_ACTIVITY_. If a line in the material below holds the string "brown", tally it, then give the tally alone.

_DATA PROVIDED_.
● ● ●
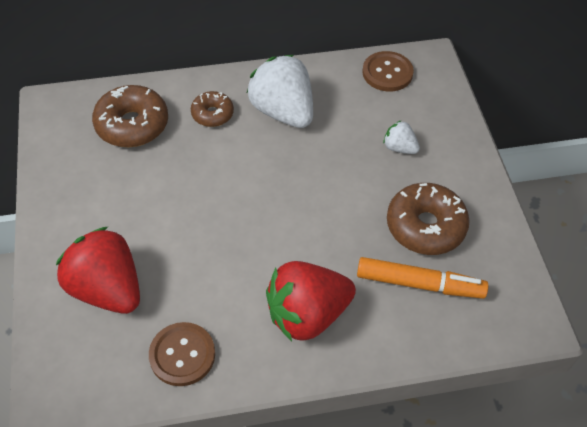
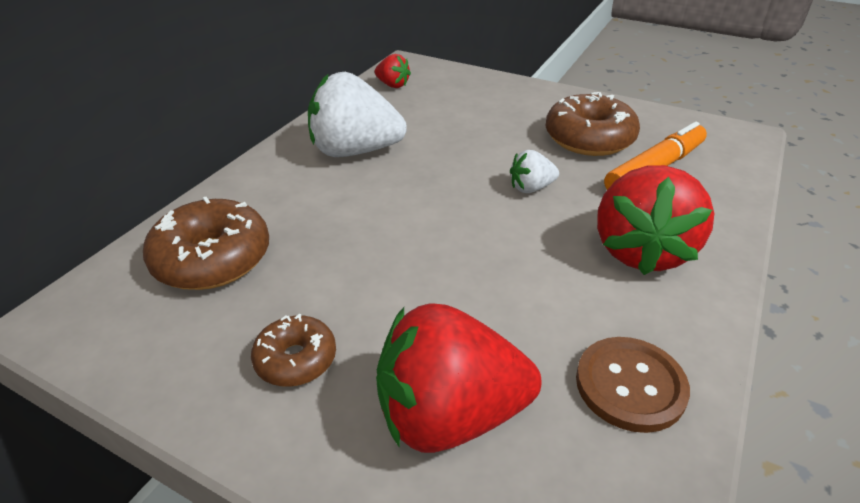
camera: 50 degrees left, 15 degrees down
(212, 114) = (291, 193): brown donut -> brown donut (296, 359)
(387, 73) = (393, 85): brown button -> red strawberry
(399, 148) = (484, 114): white strawberry -> white strawberry (531, 188)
● ● ●
_YOUR SOLUTION_. 2